Your reply should hold every entry below exactly as written and none of the pictures.

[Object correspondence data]
%%

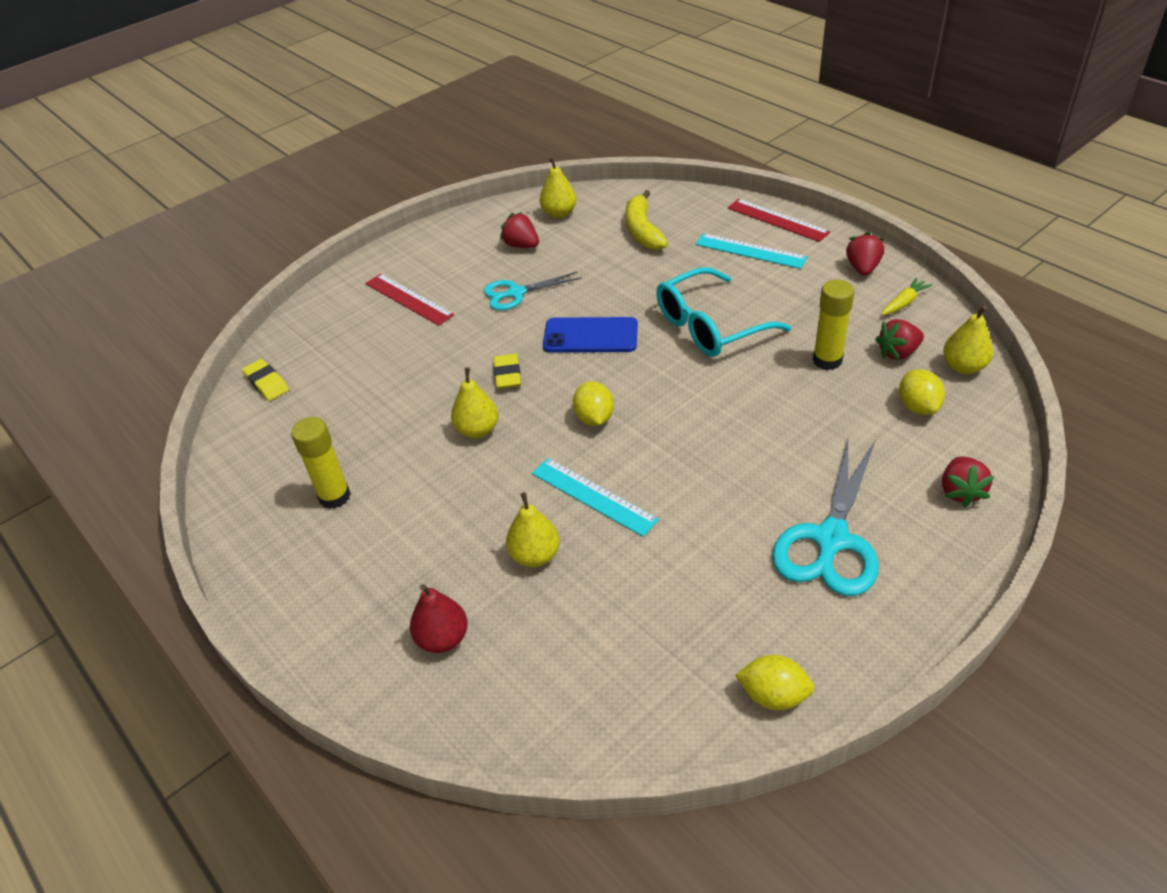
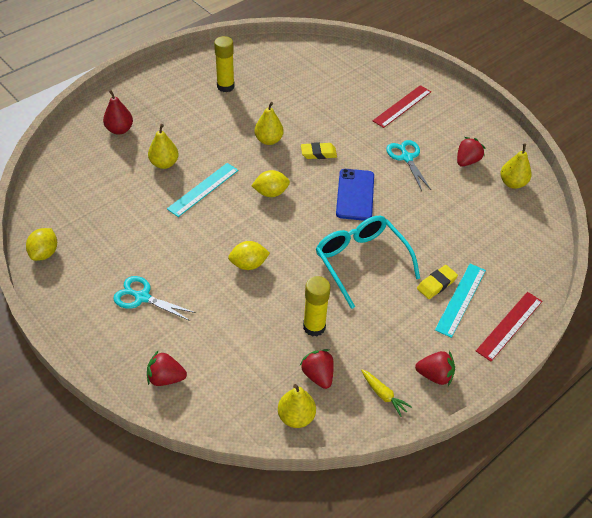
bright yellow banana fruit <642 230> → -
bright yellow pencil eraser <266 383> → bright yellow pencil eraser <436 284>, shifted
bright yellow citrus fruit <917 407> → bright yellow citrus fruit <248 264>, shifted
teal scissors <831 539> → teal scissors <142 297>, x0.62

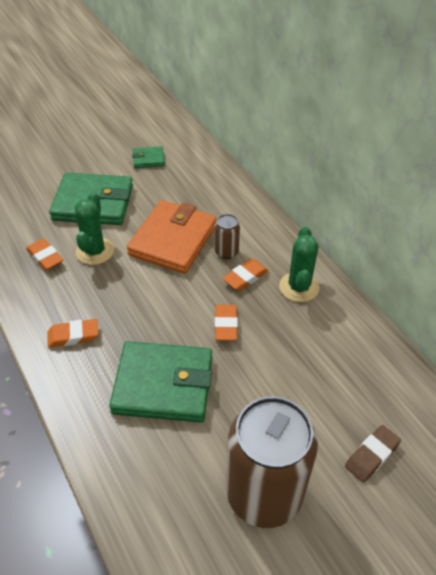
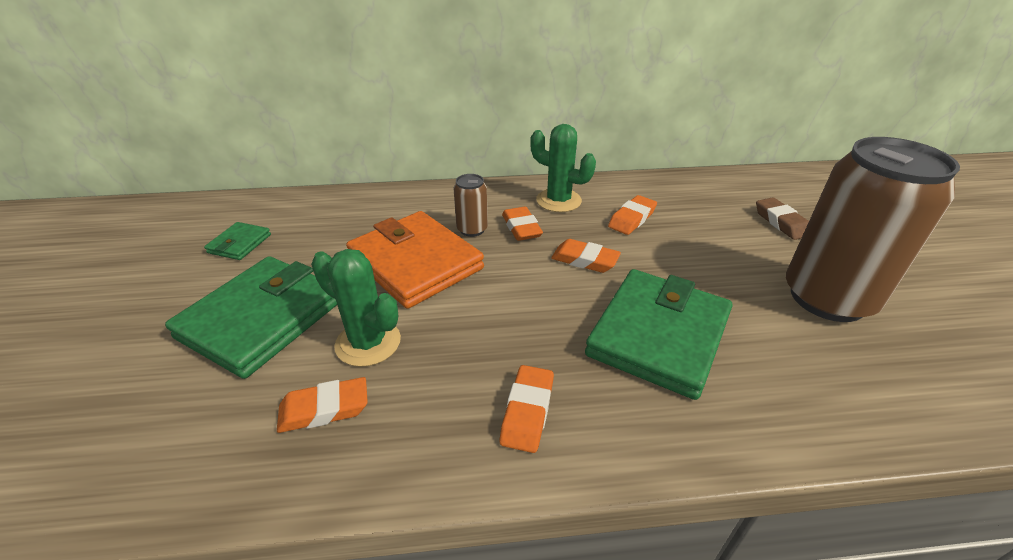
- → orange-coloured pencil eraser <632 219>

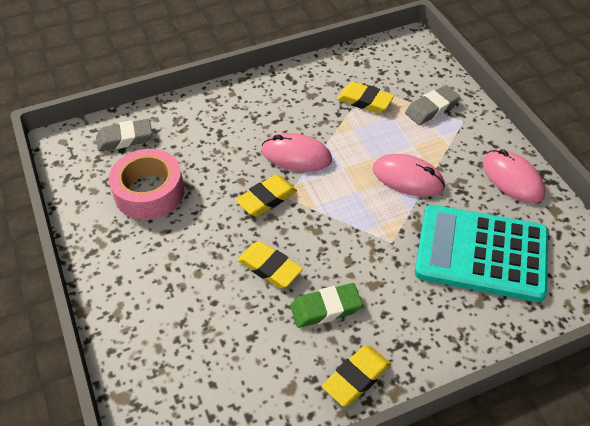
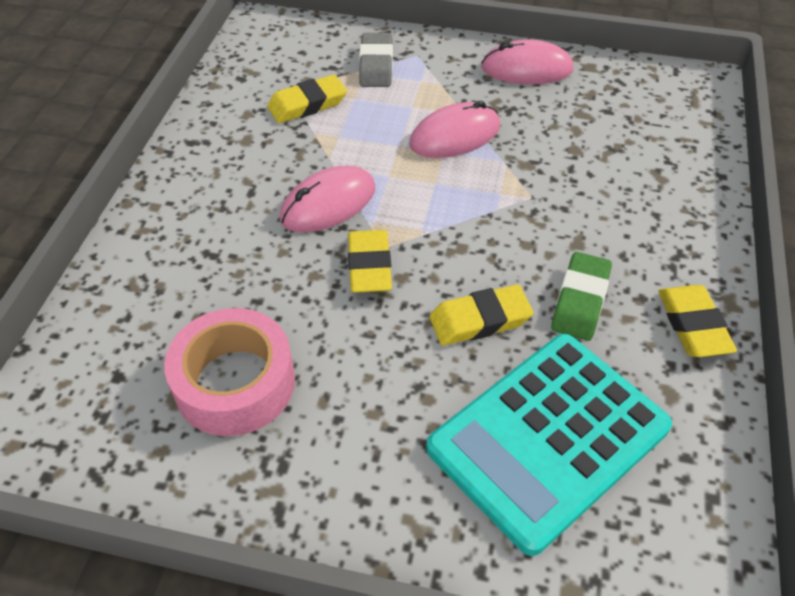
gray pencil eraser <125 138> → -
teal adding machine <481 253> → teal adding machine <548 438>, shifted

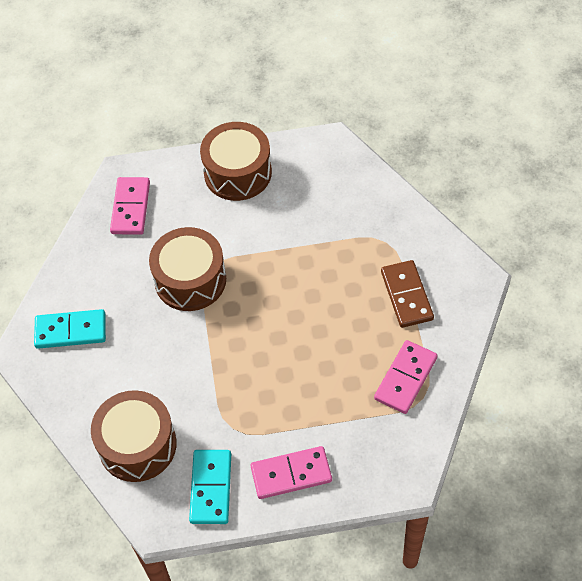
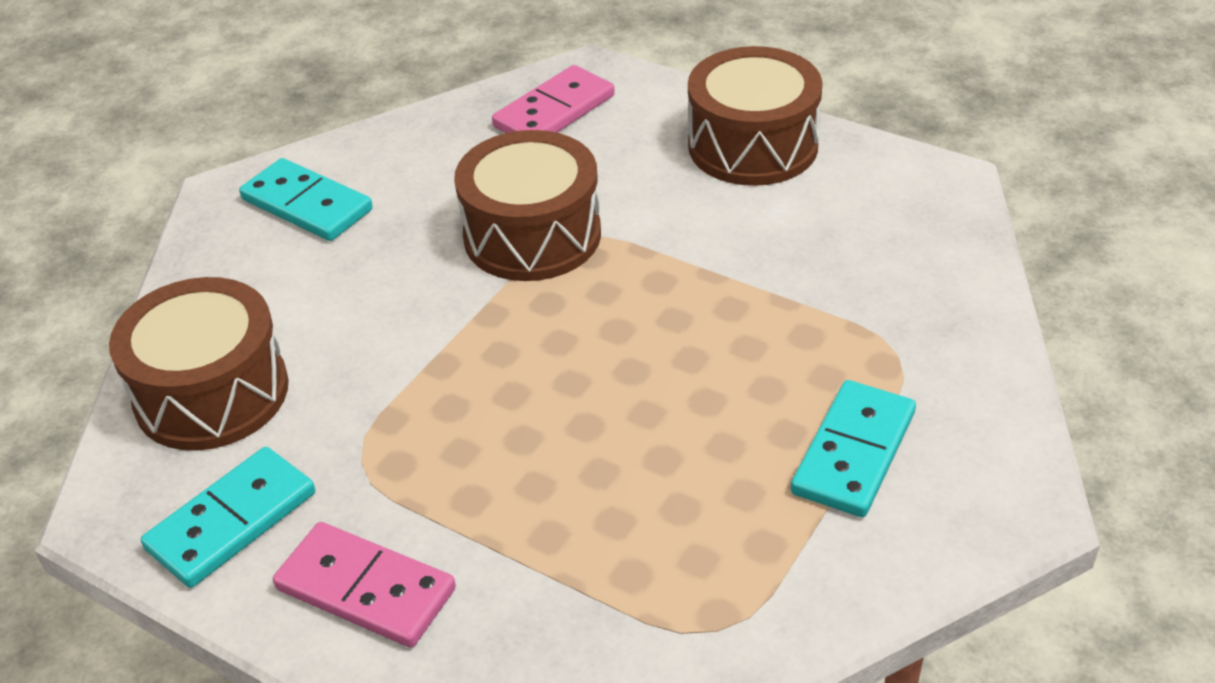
rose-pink domino piece <405 378> → -
brown domino piece <407 295> → teal domino piece <854 453>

%%

**Task answer**.
bright yellow banana fruit <642 230> → -
bright yellow pencil eraser <266 383> → bright yellow pencil eraser <436 284>, shifted
bright yellow citrus fruit <917 407> → bright yellow citrus fruit <248 264>, shifted
teal scissors <831 539> → teal scissors <142 297>, x0.62

- → orange-coloured pencil eraser <632 219>

gray pencil eraser <125 138> → -
teal adding machine <481 253> → teal adding machine <548 438>, shifted

rose-pink domino piece <405 378> → -
brown domino piece <407 295> → teal domino piece <854 453>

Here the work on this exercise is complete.